Records from a collection:
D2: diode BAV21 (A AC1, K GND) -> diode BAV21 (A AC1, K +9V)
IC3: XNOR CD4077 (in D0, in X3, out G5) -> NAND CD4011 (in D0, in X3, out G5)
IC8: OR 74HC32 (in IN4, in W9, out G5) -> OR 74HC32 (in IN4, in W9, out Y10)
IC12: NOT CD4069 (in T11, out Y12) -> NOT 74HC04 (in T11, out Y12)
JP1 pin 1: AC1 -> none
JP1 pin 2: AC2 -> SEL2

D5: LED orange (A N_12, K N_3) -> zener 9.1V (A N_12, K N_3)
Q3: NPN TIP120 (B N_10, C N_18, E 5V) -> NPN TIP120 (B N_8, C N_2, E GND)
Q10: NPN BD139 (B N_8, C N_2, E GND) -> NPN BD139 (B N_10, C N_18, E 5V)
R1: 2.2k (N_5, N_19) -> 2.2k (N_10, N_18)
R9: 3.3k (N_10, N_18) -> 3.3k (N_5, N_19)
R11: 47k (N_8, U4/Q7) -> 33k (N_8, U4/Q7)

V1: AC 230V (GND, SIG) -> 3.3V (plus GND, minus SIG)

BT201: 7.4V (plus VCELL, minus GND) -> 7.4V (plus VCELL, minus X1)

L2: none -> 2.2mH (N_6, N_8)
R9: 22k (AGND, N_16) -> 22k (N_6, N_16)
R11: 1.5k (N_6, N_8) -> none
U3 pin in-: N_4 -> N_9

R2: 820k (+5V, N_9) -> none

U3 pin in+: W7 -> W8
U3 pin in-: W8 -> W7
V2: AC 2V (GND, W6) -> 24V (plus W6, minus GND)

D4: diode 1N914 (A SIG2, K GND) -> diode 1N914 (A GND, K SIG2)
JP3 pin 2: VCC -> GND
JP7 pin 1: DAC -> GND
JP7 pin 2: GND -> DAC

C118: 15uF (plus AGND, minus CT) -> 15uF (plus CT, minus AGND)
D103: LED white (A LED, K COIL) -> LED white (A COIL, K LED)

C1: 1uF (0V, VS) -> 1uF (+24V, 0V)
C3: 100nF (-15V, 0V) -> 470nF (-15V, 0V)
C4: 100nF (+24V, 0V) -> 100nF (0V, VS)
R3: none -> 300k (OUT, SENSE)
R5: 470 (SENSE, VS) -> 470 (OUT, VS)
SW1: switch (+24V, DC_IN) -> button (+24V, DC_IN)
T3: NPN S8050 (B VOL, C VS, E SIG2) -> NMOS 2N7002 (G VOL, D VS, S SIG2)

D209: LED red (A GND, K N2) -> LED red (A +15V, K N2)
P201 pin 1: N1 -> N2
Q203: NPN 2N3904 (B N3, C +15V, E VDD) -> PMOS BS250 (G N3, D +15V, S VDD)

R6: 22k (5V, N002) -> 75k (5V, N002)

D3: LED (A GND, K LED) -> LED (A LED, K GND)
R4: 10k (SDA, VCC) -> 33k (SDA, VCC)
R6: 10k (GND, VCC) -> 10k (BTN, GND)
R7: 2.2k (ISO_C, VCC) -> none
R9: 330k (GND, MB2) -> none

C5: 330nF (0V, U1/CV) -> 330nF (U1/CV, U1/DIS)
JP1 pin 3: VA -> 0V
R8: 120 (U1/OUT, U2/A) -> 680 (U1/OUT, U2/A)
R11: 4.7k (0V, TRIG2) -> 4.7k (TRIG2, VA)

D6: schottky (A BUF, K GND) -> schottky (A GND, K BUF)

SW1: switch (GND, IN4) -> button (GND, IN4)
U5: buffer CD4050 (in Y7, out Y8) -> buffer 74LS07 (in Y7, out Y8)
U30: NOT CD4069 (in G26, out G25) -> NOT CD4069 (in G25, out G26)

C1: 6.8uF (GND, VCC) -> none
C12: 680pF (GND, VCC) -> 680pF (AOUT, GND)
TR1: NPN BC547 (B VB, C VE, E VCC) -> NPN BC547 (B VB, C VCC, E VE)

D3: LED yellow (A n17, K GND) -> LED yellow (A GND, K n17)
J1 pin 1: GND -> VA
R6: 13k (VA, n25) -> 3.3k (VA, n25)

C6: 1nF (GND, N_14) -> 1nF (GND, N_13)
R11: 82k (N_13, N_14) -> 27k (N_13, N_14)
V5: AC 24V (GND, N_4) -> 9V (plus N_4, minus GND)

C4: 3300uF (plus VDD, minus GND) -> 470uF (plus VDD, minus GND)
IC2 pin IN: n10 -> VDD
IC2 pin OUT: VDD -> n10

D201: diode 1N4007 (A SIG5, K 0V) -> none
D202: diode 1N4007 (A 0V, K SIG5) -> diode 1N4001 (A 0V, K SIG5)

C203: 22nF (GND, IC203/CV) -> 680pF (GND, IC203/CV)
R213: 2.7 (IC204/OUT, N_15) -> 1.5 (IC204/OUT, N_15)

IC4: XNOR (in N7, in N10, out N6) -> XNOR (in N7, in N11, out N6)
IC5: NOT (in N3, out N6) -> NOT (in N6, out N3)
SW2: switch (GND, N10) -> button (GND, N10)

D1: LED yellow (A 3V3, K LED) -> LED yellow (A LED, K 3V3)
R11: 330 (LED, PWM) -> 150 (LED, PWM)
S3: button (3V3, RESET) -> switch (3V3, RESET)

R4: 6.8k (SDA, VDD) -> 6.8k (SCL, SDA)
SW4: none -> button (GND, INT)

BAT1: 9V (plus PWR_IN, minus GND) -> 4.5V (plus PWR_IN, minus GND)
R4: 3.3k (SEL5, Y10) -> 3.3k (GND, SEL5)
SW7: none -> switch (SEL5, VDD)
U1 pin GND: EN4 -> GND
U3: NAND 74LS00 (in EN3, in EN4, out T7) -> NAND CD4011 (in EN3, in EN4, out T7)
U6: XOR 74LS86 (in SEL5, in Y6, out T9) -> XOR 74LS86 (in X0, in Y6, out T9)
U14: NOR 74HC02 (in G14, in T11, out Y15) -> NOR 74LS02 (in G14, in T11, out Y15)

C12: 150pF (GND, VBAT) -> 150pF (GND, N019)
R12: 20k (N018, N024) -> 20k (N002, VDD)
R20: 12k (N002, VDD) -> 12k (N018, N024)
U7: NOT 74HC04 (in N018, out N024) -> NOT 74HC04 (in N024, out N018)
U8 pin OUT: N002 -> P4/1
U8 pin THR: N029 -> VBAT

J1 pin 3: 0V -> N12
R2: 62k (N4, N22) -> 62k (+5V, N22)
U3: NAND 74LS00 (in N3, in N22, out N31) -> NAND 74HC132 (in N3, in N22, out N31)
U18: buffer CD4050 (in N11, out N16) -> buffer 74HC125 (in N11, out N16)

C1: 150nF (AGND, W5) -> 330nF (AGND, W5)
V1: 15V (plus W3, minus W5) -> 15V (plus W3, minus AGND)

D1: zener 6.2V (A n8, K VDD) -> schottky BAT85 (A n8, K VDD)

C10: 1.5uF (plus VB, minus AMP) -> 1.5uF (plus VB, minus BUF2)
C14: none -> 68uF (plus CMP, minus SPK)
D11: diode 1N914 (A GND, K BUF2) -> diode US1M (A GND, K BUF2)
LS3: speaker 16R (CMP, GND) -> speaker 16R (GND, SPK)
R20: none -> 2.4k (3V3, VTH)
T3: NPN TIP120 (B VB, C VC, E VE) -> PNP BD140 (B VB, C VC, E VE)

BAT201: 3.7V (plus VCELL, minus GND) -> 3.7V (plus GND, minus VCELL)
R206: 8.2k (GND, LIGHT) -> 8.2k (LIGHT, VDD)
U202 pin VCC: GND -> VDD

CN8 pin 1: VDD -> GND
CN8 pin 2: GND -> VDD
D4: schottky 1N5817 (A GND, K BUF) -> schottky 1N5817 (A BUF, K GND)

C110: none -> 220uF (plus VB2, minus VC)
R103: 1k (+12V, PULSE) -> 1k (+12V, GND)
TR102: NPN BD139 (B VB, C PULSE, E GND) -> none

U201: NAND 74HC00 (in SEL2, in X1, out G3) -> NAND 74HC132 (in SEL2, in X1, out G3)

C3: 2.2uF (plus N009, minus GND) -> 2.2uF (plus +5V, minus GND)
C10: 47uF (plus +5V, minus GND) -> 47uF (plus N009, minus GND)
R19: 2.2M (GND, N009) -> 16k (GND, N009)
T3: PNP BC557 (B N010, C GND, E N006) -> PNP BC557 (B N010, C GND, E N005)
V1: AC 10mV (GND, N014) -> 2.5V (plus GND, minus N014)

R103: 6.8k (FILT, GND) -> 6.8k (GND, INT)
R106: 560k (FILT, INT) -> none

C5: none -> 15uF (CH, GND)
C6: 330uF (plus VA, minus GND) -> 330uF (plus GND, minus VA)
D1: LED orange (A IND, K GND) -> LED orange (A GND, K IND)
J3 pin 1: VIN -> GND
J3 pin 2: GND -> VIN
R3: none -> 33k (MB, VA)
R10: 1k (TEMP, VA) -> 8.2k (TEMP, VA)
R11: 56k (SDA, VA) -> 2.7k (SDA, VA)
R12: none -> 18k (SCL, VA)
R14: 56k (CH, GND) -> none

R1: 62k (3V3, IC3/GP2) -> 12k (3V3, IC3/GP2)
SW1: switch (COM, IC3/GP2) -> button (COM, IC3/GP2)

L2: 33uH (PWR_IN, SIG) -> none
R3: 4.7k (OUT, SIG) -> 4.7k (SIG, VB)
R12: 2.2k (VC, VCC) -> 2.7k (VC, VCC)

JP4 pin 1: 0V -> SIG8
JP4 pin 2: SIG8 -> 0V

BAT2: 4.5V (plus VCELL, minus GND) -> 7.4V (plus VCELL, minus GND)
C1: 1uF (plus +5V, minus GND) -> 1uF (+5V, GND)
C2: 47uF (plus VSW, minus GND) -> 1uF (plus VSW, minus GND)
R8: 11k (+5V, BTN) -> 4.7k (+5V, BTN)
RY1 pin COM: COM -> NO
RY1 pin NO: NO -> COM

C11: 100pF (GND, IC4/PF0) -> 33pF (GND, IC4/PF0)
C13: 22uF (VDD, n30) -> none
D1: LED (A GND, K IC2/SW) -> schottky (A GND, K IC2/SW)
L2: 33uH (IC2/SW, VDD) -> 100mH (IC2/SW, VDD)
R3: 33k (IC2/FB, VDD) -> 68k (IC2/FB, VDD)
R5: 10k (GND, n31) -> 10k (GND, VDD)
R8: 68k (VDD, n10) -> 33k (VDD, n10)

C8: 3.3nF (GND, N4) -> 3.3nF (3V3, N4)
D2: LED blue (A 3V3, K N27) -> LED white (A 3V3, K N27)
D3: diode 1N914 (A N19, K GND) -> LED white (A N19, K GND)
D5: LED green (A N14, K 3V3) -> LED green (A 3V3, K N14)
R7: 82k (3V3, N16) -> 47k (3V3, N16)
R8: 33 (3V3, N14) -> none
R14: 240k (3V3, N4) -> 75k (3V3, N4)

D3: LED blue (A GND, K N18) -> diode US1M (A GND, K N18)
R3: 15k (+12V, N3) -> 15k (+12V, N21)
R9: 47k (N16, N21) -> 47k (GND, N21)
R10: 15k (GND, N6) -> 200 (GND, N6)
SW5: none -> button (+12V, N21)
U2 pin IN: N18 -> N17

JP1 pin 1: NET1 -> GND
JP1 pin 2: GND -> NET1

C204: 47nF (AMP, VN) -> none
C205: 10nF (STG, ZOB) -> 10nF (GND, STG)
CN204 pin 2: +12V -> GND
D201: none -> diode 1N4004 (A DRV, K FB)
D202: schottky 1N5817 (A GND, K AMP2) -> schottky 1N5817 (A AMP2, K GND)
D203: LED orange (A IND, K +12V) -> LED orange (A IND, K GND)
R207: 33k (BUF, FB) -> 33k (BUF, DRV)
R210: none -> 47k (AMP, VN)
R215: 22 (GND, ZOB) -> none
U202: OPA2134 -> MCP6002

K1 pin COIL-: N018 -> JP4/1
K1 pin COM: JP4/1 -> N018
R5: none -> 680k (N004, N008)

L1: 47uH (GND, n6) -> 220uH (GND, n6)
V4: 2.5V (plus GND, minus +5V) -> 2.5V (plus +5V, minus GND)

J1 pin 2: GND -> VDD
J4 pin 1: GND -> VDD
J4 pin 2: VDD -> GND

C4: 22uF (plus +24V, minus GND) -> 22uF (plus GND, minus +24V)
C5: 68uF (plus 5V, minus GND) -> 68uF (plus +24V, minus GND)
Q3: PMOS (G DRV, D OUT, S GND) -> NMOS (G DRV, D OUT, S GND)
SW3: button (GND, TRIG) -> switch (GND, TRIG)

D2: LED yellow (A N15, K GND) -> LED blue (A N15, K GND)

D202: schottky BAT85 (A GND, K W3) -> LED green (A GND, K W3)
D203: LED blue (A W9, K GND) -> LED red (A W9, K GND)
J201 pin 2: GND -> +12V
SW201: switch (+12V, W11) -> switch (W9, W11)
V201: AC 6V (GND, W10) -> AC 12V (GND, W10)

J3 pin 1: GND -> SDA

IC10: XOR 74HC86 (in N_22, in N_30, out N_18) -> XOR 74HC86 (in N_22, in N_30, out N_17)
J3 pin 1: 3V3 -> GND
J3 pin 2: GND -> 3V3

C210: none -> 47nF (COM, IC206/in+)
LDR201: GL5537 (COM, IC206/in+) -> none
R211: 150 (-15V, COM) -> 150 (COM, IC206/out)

- [Exercise objective]
Give back every line from the beginning of the records through the line holding "U5: buffer CD4050", exactly as it reads, and leave out the rest.

- [Result of the task]
D2: diode BAV21 (A AC1, K GND) -> diode BAV21 (A AC1, K +9V)
IC3: XNOR CD4077 (in D0, in X3, out G5) -> NAND CD4011 (in D0, in X3, out G5)
IC8: OR 74HC32 (in IN4, in W9, out G5) -> OR 74HC32 (in IN4, in W9, out Y10)
IC12: NOT CD4069 (in T11, out Y12) -> NOT 74HC04 (in T11, out Y12)
JP1 pin 1: AC1 -> none
JP1 pin 2: AC2 -> SEL2

D5: LED orange (A N_12, K N_3) -> zener 9.1V (A N_12, K N_3)
Q3: NPN TIP120 (B N_10, C N_18, E 5V) -> NPN TIP120 (B N_8, C N_2, E GND)
Q10: NPN BD139 (B N_8, C N_2, E GND) -> NPN BD139 (B N_10, C N_18, E 5V)
R1: 2.2k (N_5, N_19) -> 2.2k (N_10, N_18)
R9: 3.3k (N_10, N_18) -> 3.3k (N_5, N_19)
R11: 47k (N_8, U4/Q7) -> 33k (N_8, U4/Q7)

V1: AC 230V (GND, SIG) -> 3.3V (plus GND, minus SIG)

BT201: 7.4V (plus VCELL, minus GND) -> 7.4V (plus VCELL, minus X1)

L2: none -> 2.2mH (N_6, N_8)
R9: 22k (AGND, N_16) -> 22k (N_6, N_16)
R11: 1.5k (N_6, N_8) -> none
U3 pin in-: N_4 -> N_9

R2: 820k (+5V, N_9) -> none

U3 pin in+: W7 -> W8
U3 pin in-: W8 -> W7
V2: AC 2V (GND, W6) -> 24V (plus W6, minus GND)

D4: diode 1N914 (A SIG2, K GND) -> diode 1N914 (A GND, K SIG2)
JP3 pin 2: VCC -> GND
JP7 pin 1: DAC -> GND
JP7 pin 2: GND -> DAC

C118: 15uF (plus AGND, minus CT) -> 15uF (plus CT, minus AGND)
D103: LED white (A LED, K COIL) -> LED white (A COIL, K LED)

C1: 1uF (0V, VS) -> 1uF (+24V, 0V)
C3: 100nF (-15V, 0V) -> 470nF (-15V, 0V)
C4: 100nF (+24V, 0V) -> 100nF (0V, VS)
R3: none -> 300k (OUT, SENSE)
R5: 470 (SENSE, VS) -> 470 (OUT, VS)
SW1: switch (+24V, DC_IN) -> button (+24V, DC_IN)
T3: NPN S8050 (B VOL, C VS, E SIG2) -> NMOS 2N7002 (G VOL, D VS, S SIG2)

D209: LED red (A GND, K N2) -> LED red (A +15V, K N2)
P201 pin 1: N1 -> N2
Q203: NPN 2N3904 (B N3, C +15V, E VDD) -> PMOS BS250 (G N3, D +15V, S VDD)

R6: 22k (5V, N002) -> 75k (5V, N002)

D3: LED (A GND, K LED) -> LED (A LED, K GND)
R4: 10k (SDA, VCC) -> 33k (SDA, VCC)
R6: 10k (GND, VCC) -> 10k (BTN, GND)
R7: 2.2k (ISO_C, VCC) -> none
R9: 330k (GND, MB2) -> none

C5: 330nF (0V, U1/CV) -> 330nF (U1/CV, U1/DIS)
JP1 pin 3: VA -> 0V
R8: 120 (U1/OUT, U2/A) -> 680 (U1/OUT, U2/A)
R11: 4.7k (0V, TRIG2) -> 4.7k (TRIG2, VA)

D6: schottky (A BUF, K GND) -> schottky (A GND, K BUF)

SW1: switch (GND, IN4) -> button (GND, IN4)
U5: buffer CD4050 (in Y7, out Y8) -> buffer 74LS07 (in Y7, out Y8)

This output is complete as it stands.